(Task to carry out):
After finding the line with "LCD2 pin GND: GND -> none" in the data below, set down exactly each line through the one with "ENC2 pin DT: D33 -> D14", inclusive, and stop there.

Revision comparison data
****
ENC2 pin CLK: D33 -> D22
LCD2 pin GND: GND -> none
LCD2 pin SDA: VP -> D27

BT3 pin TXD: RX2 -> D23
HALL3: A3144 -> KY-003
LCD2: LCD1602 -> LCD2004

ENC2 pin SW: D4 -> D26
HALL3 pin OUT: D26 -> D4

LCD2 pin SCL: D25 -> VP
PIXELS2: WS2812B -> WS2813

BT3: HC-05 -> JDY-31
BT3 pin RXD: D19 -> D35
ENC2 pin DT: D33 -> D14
****
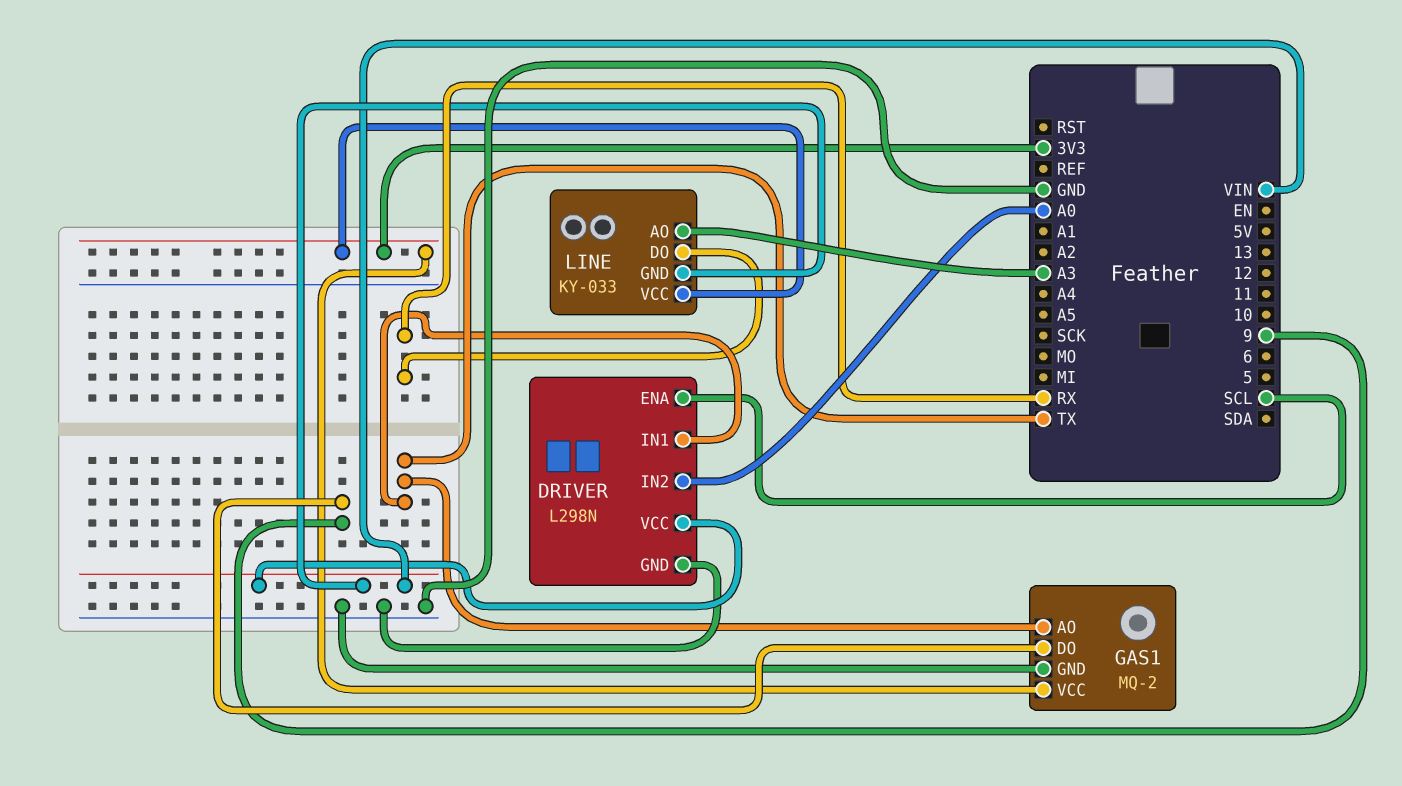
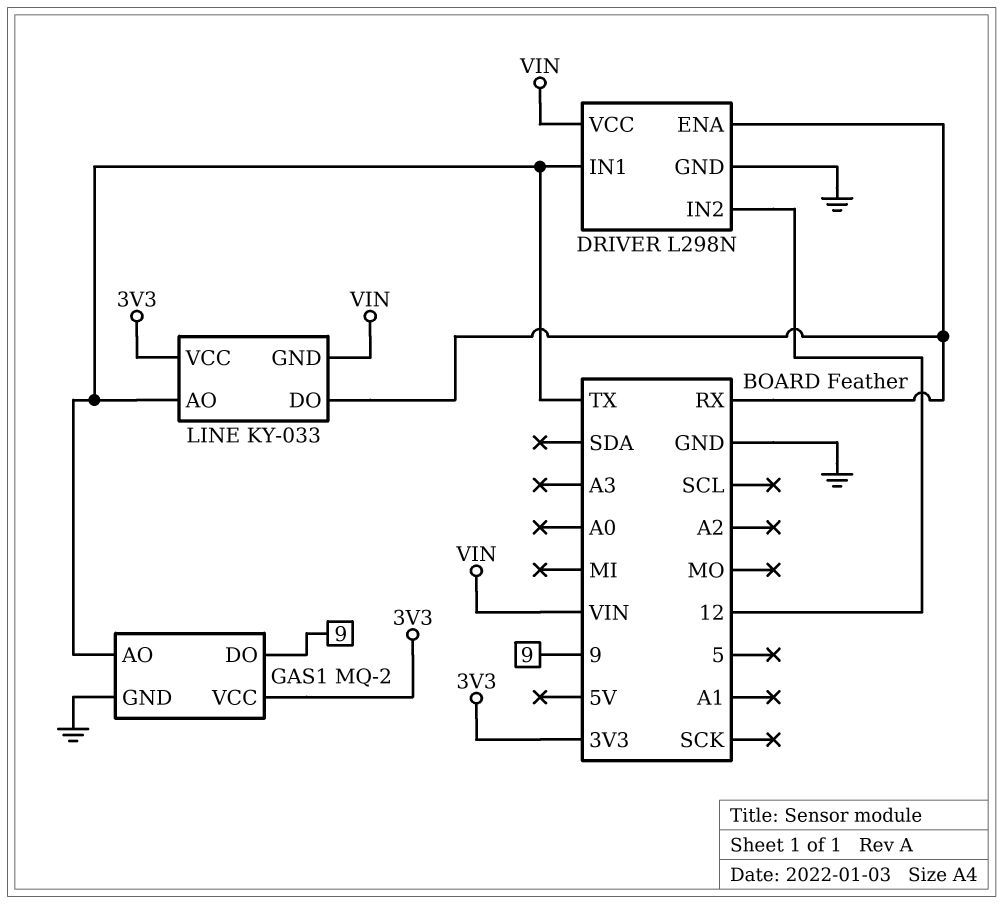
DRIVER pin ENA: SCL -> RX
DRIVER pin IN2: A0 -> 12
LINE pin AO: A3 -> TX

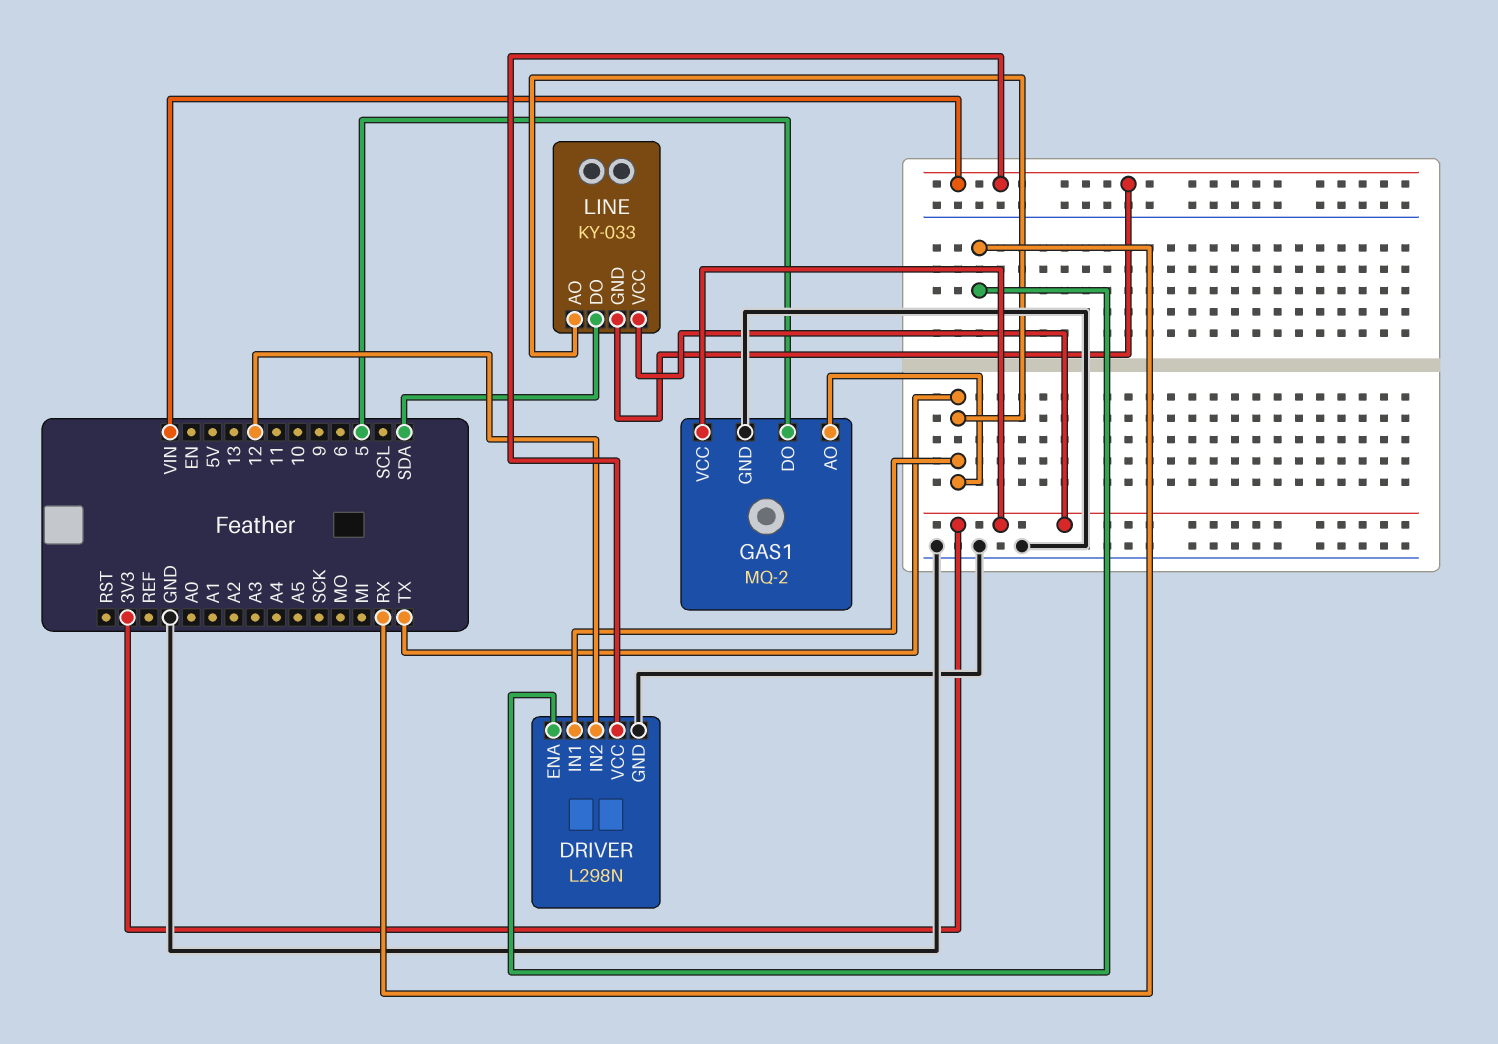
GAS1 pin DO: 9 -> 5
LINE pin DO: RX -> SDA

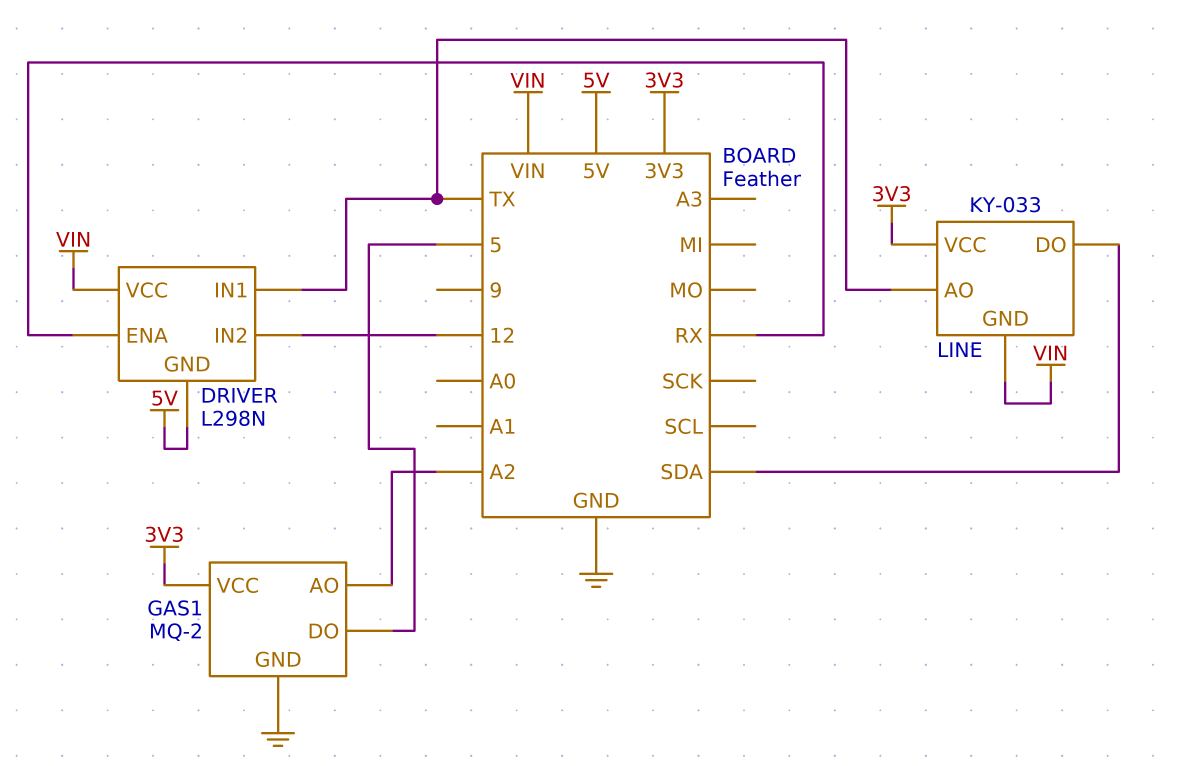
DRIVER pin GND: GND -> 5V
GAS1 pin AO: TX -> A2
****
(Result of this task):
LCD2 pin GND: GND -> none
LCD2 pin SDA: VP -> D27

BT3 pin TXD: RX2 -> D23
HALL3: A3144 -> KY-003
LCD2: LCD1602 -> LCD2004

ENC2 pin SW: D4 -> D26
HALL3 pin OUT: D26 -> D4

LCD2 pin SCL: D25 -> VP
PIXELS2: WS2812B -> WS2813

BT3: HC-05 -> JDY-31
BT3 pin RXD: D19 -> D35
ENC2 pin DT: D33 -> D14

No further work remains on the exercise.